Every line with "down" in it should be copied from the data.

___ Data ___

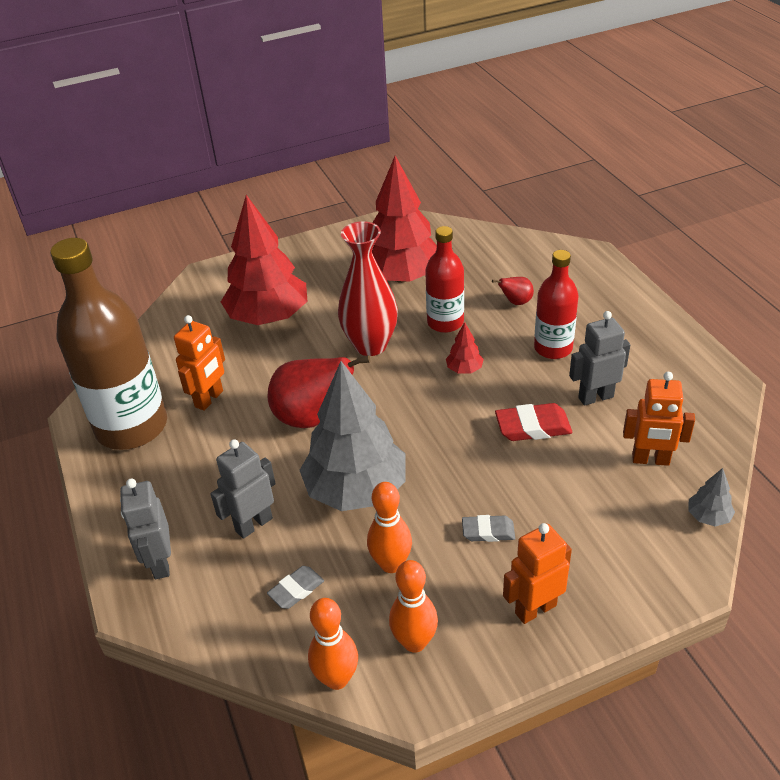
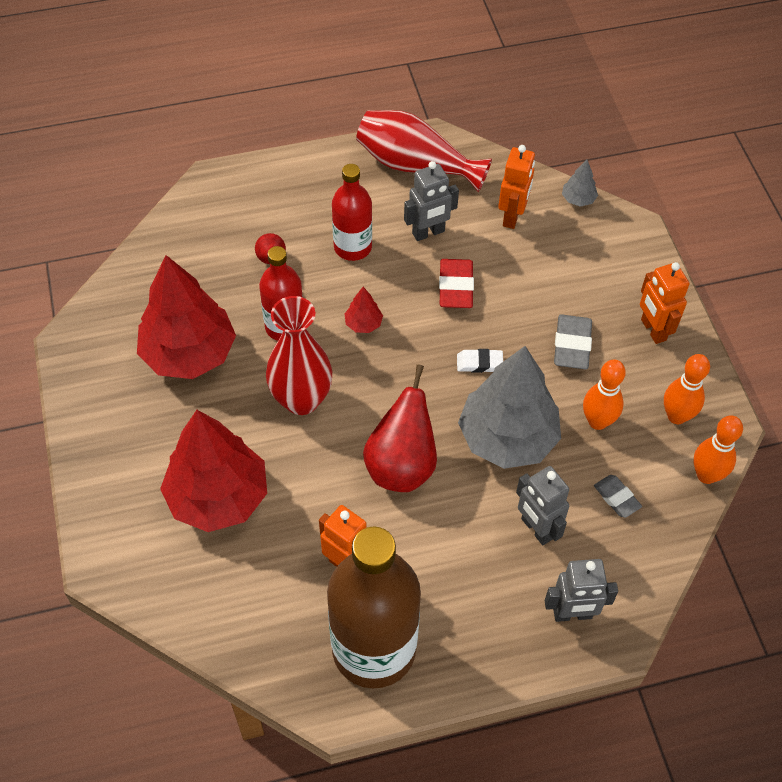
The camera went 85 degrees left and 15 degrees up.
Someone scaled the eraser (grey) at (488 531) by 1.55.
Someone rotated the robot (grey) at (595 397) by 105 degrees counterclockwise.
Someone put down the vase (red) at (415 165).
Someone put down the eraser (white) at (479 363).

___

** Solved exercise **
Someone put down the vase (red) at (415 165).
Someone put down the eraser (white) at (479 363).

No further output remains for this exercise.